Exercise:
Copy out, word for word, the lines of the records below, beginning with the line that contains "yellow line: moved 2 px down" and continuing through the line that contains "yellow line: rotated 40 degrees counterclockwise", both included.

--- Extracted material ---

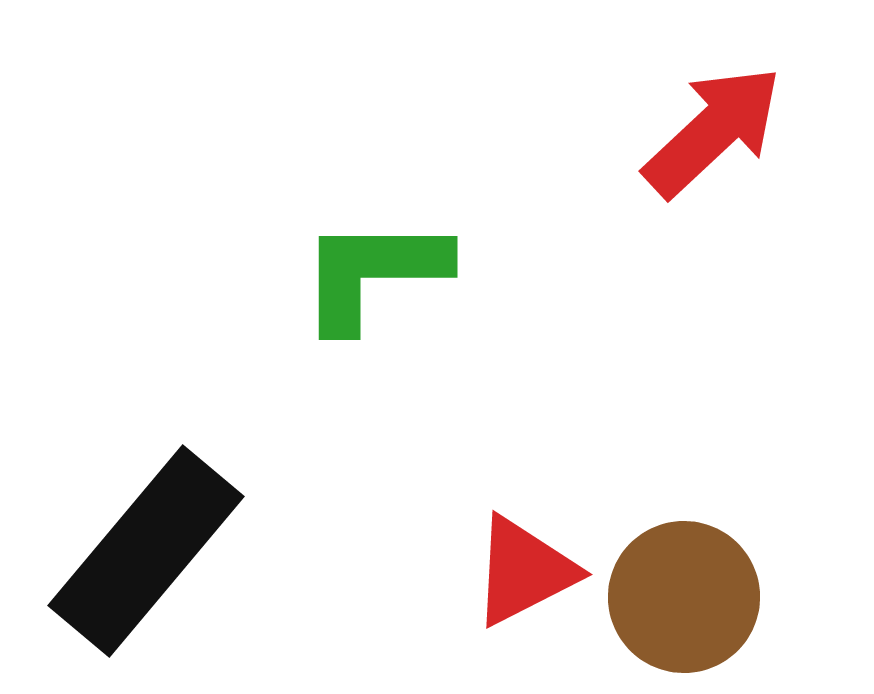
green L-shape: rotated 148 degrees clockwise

---
--- Extracted material ---

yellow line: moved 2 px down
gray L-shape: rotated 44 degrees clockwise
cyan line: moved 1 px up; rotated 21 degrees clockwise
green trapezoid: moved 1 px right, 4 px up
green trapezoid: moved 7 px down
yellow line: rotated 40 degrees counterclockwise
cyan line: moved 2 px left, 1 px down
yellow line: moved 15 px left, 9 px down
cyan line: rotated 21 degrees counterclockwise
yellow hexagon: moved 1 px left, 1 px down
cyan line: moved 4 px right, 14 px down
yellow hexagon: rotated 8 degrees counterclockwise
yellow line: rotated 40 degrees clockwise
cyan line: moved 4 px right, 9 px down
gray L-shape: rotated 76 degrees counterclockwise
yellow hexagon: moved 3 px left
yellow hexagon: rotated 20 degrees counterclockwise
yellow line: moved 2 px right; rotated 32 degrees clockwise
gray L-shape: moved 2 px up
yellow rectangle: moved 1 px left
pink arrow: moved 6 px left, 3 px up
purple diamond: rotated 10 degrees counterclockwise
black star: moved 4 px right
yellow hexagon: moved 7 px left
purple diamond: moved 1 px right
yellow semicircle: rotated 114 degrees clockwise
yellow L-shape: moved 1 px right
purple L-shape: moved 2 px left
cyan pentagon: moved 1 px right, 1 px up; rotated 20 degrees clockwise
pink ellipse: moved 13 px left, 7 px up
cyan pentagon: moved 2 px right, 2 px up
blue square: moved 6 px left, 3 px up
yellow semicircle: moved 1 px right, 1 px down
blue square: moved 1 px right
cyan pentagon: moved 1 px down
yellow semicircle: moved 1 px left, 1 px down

---

Answer to the task:
yellow line: moved 2 px down
gray L-shape: rotated 44 degrees clockwise
cyan line: moved 1 px up; rotated 21 degrees clockwise
green trapezoid: moved 1 px right, 4 px up
green trapezoid: moved 7 px down
yellow line: rotated 40 degrees counterclockwise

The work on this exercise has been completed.